BRIEF
For each line below that holds "DGND", return the line as it stands.

(Itemized modification records)
*** Block opens ***

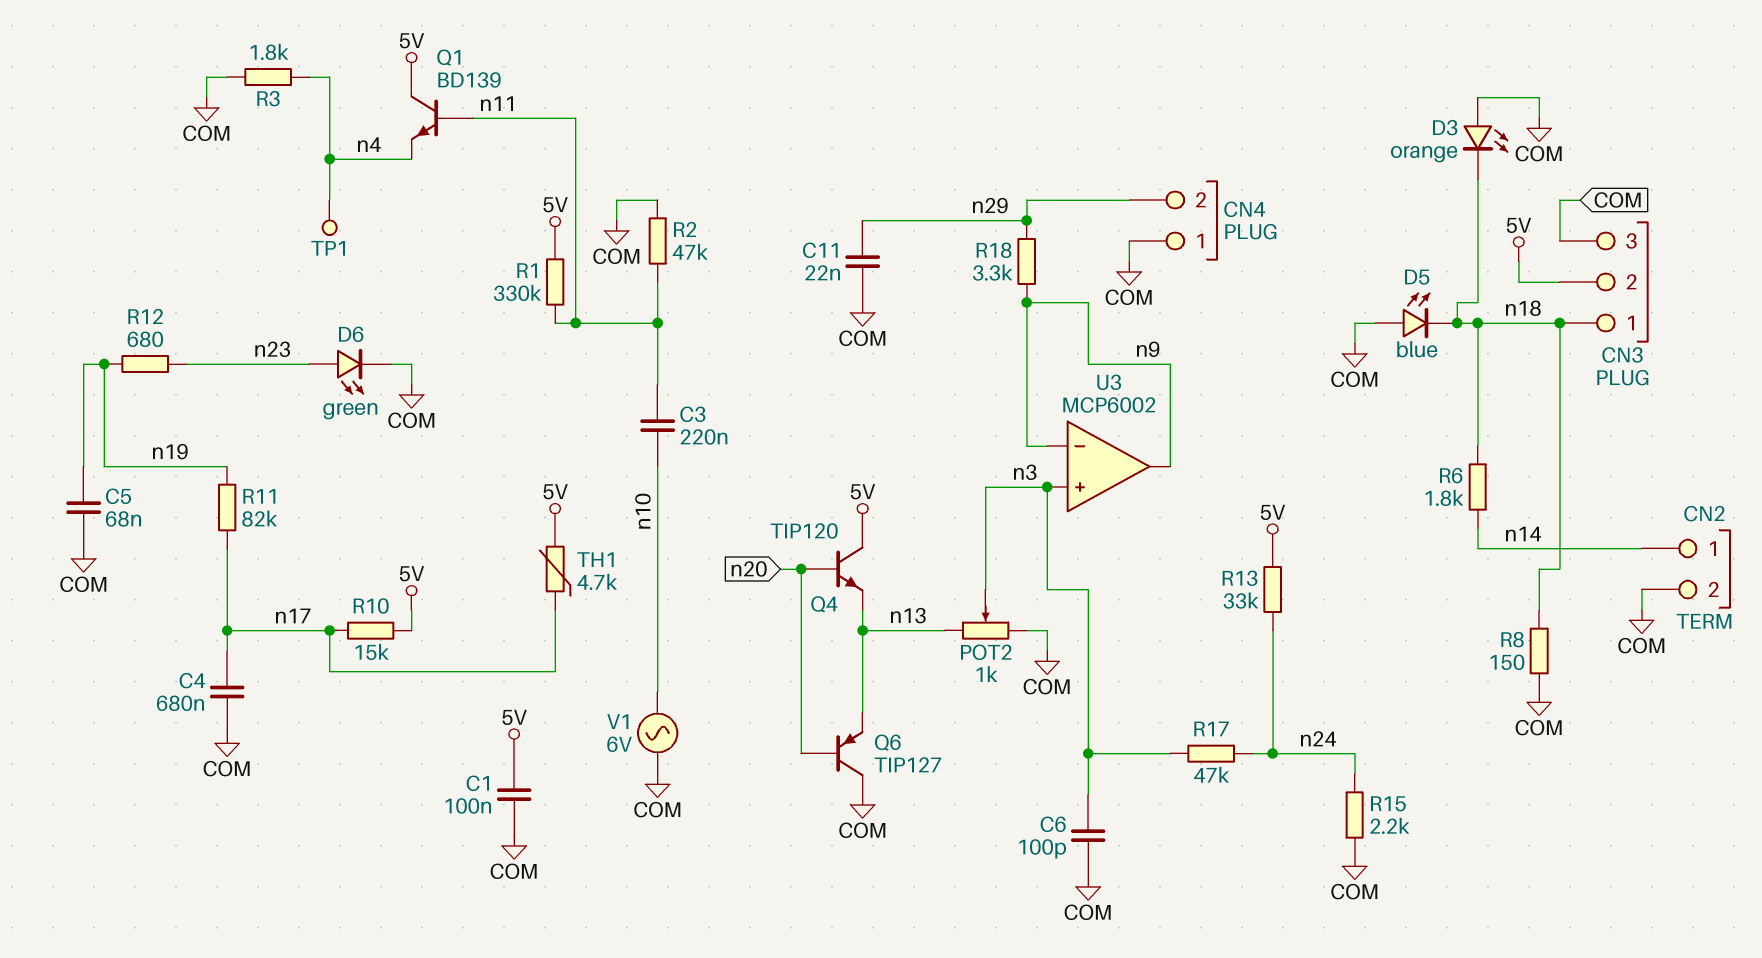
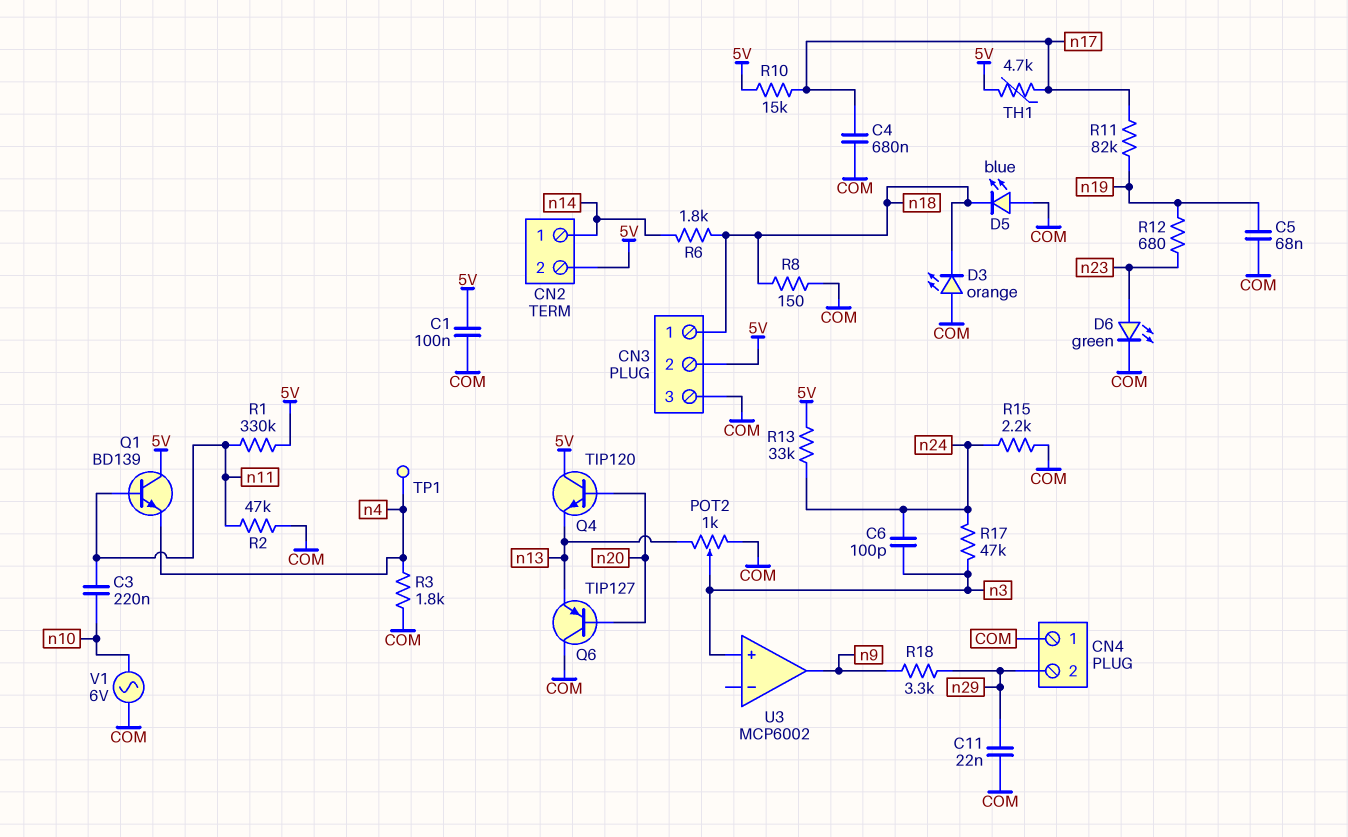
C6: 100pF (COM, n3) -> 100pF (n3, n24)
CN2 pin 2: COM -> 5V
U3 pin in-: n9 -> none

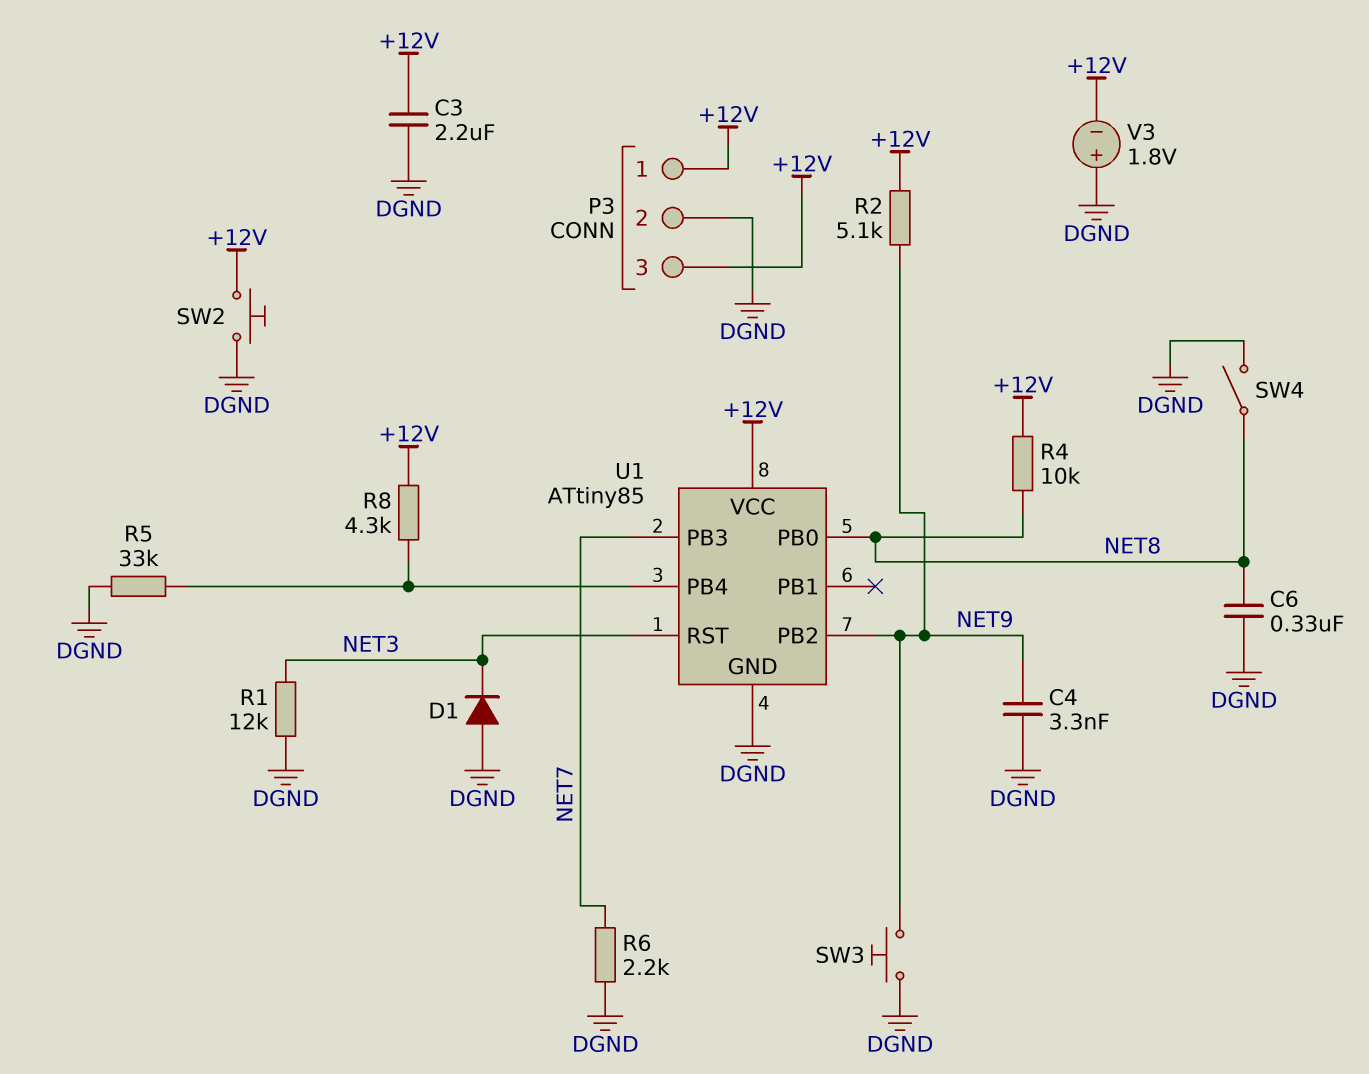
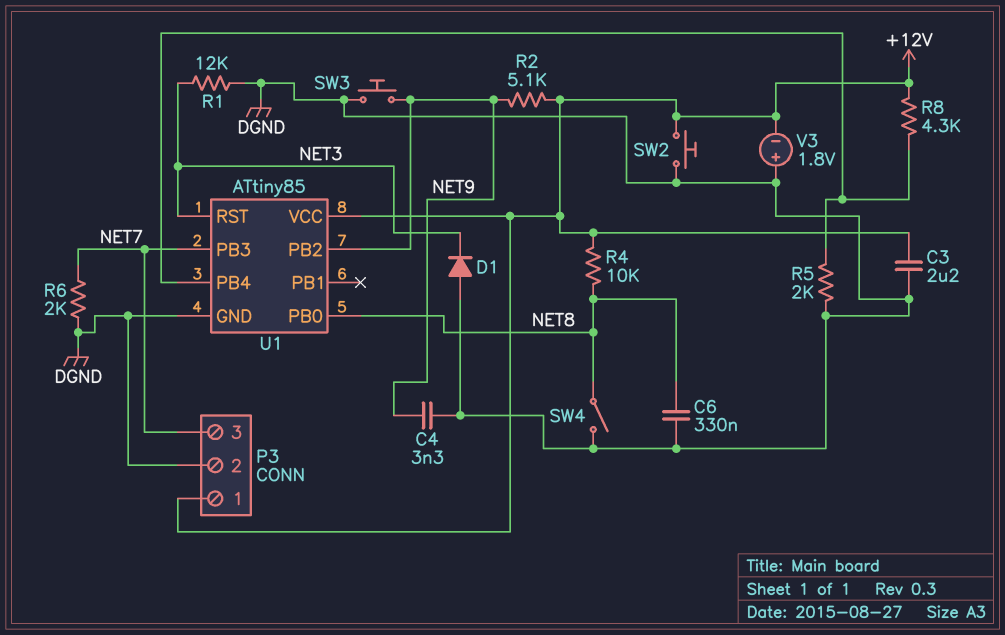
P3 pin 3: +12V -> NET7
R5: 33k (DGND, U1/PB4) -> 2k (DGND, U1/PB4)
R6: 2.2k (DGND, NET7) -> 2k (DGND, NET7)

*** Block closes ***

EXERCISE OUTPUT
R5: 33k (DGND, U1/PB4) -> 2k (DGND, U1/PB4)
R6: 2.2k (DGND, NET7) -> 2k (DGND, NET7)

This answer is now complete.